### WHAT THIS TASK INVOLVES:
Starting at the first line of the data below, write out each line exactly until you reach the line containing "brown goblet: 5 -> 3", and include that line too.
================
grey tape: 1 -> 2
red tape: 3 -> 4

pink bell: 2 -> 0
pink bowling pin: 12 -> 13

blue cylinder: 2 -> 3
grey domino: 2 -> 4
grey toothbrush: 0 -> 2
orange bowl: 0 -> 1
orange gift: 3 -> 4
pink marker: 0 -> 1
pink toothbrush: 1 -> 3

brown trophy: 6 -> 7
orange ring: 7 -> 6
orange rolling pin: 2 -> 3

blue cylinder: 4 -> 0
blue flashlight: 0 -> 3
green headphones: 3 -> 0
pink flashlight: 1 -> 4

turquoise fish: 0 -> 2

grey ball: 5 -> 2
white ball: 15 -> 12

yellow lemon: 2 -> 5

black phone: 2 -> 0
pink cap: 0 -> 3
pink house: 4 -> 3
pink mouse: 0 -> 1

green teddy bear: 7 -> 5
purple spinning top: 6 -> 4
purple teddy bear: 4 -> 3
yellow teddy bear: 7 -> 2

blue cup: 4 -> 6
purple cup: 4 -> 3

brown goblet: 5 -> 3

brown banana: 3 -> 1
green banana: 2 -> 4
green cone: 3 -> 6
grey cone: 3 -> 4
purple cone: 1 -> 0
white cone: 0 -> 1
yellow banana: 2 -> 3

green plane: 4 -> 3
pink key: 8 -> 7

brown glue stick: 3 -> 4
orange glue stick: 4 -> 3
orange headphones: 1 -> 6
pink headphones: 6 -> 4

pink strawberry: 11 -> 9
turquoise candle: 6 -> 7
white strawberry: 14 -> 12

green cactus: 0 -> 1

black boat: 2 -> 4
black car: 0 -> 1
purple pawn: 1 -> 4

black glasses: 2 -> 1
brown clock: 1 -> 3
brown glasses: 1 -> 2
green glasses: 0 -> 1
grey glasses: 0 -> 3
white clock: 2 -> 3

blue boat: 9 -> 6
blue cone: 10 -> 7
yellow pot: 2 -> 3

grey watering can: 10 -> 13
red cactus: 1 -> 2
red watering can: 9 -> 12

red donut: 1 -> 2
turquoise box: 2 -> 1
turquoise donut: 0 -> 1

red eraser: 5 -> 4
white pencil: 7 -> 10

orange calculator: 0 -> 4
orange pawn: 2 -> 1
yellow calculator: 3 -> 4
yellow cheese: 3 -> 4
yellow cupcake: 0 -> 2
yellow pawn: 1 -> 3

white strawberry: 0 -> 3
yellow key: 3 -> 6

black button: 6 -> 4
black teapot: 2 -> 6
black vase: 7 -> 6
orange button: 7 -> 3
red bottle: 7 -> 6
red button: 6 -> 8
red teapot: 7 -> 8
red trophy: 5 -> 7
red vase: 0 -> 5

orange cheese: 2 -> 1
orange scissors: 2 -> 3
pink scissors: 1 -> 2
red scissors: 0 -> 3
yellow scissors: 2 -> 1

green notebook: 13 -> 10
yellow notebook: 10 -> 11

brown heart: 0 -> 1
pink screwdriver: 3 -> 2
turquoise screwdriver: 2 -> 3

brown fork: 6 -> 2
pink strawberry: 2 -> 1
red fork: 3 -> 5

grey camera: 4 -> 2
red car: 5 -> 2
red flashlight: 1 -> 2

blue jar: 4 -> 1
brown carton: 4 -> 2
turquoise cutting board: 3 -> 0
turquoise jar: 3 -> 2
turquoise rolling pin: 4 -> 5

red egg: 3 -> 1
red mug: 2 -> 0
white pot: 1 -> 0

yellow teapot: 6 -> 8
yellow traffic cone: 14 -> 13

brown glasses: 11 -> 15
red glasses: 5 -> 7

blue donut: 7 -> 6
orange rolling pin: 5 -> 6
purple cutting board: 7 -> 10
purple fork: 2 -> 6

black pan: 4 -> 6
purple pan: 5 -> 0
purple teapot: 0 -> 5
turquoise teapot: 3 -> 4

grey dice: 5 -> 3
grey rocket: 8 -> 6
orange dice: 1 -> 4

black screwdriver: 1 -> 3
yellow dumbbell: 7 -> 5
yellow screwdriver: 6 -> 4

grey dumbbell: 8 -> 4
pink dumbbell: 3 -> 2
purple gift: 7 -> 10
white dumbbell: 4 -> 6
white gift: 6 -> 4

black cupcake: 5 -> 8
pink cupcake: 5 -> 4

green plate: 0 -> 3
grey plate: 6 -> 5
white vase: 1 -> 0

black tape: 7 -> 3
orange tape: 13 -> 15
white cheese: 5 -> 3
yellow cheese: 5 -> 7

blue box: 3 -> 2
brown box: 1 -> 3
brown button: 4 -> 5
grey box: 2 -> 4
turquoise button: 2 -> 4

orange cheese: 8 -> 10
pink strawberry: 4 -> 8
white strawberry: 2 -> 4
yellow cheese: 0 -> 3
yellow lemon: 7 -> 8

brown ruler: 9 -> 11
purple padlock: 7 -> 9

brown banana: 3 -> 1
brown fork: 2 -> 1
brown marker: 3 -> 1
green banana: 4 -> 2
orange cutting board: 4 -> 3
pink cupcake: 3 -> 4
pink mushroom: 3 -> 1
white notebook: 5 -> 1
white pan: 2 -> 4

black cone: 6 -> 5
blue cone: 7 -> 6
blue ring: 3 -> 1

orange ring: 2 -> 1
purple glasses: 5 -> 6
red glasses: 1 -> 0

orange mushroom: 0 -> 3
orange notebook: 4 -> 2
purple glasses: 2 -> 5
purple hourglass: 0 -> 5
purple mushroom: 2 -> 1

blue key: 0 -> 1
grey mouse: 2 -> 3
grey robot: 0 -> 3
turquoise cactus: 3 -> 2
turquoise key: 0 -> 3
================
### ANSWER BOX:
grey tape: 1 -> 2
red tape: 3 -> 4

pink bell: 2 -> 0
pink bowling pin: 12 -> 13

blue cylinder: 2 -> 3
grey domino: 2 -> 4
grey toothbrush: 0 -> 2
orange bowl: 0 -> 1
orange gift: 3 -> 4
pink marker: 0 -> 1
pink toothbrush: 1 -> 3

brown trophy: 6 -> 7
orange ring: 7 -> 6
orange rolling pin: 2 -> 3

blue cylinder: 4 -> 0
blue flashlight: 0 -> 3
green headphones: 3 -> 0
pink flashlight: 1 -> 4

turquoise fish: 0 -> 2

grey ball: 5 -> 2
white ball: 15 -> 12

yellow lemon: 2 -> 5

black phone: 2 -> 0
pink cap: 0 -> 3
pink house: 4 -> 3
pink mouse: 0 -> 1

green teddy bear: 7 -> 5
purple spinning top: 6 -> 4
purple teddy bear: 4 -> 3
yellow teddy bear: 7 -> 2

blue cup: 4 -> 6
purple cup: 4 -> 3

brown goblet: 5 -> 3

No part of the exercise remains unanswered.